WHAT THE TASK REQUIRES: Give the records below again, word for word. No pictures belong in the copy.

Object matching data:
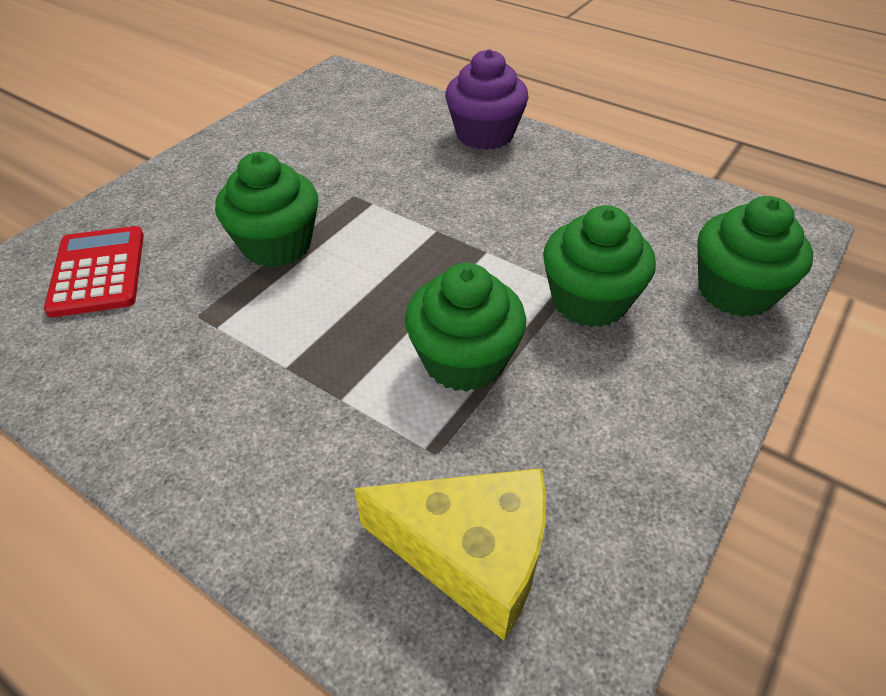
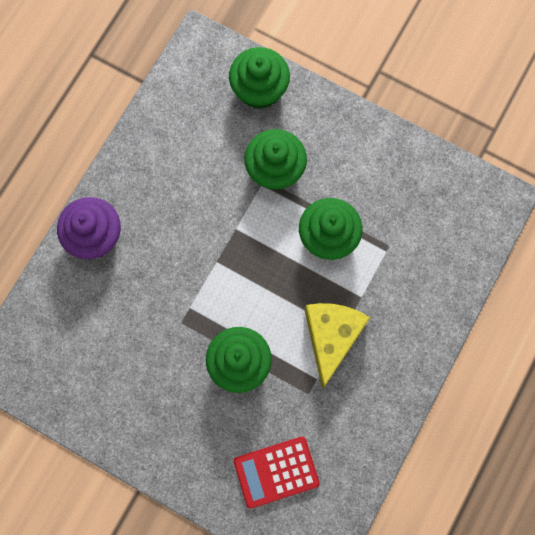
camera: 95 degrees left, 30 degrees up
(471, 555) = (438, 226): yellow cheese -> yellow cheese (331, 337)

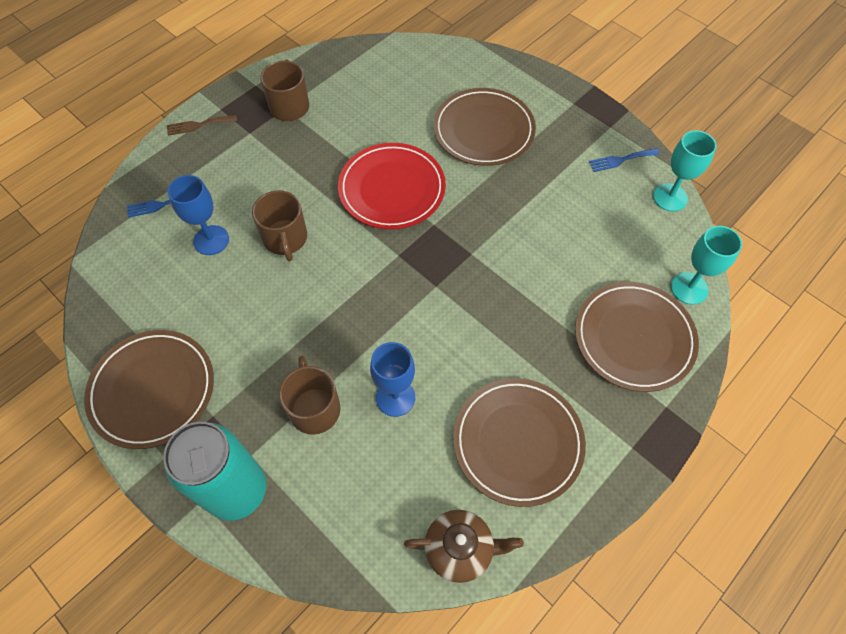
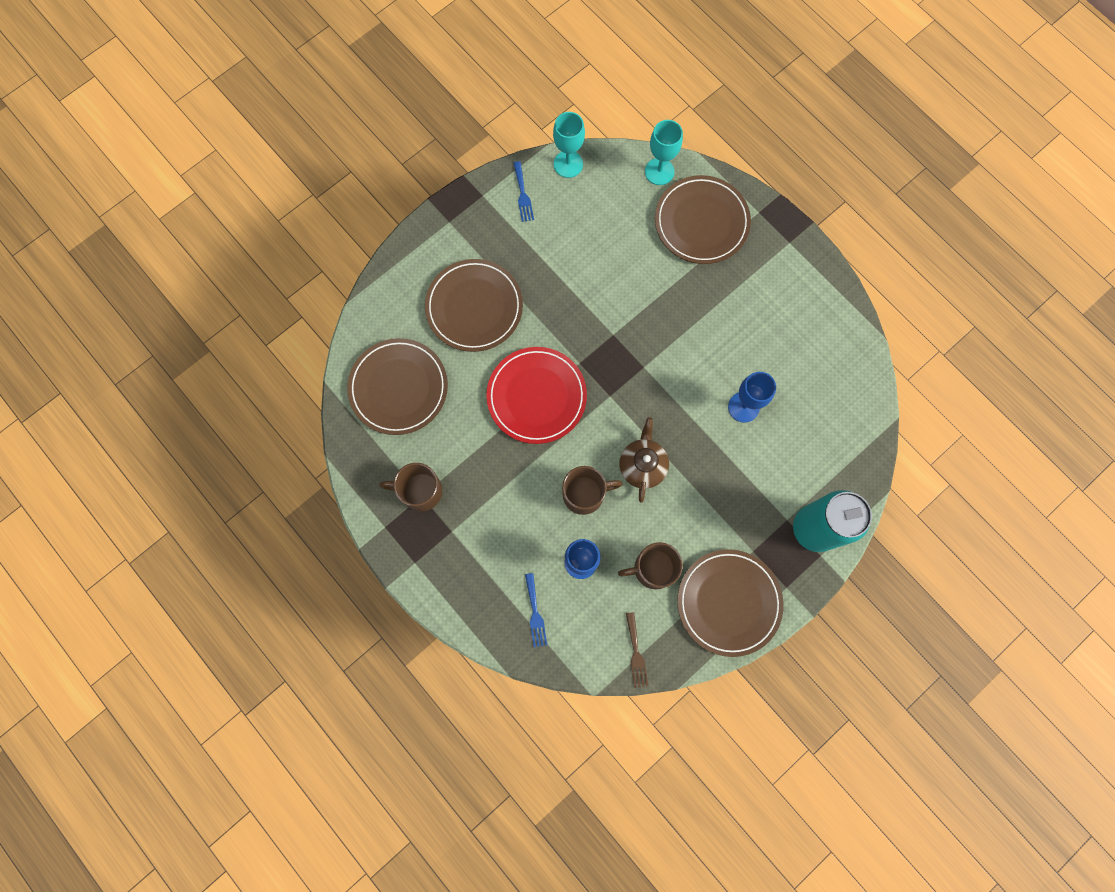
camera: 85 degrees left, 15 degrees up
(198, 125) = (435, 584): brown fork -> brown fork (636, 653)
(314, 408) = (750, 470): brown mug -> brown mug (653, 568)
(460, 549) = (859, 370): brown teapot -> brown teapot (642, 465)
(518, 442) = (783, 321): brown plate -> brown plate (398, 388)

RESULT OF THE EXERCISE:
camera: 95 degrees left, 30 degrees up
(471, 555) = (438, 226): yellow cheese -> yellow cheese (331, 337)

camera: 85 degrees left, 15 degrees up
(198, 125) = (435, 584): brown fork -> brown fork (636, 653)
(314, 408) = (750, 470): brown mug -> brown mug (653, 568)
(460, 549) = (859, 370): brown teapot -> brown teapot (642, 465)
(518, 442) = (783, 321): brown plate -> brown plate (398, 388)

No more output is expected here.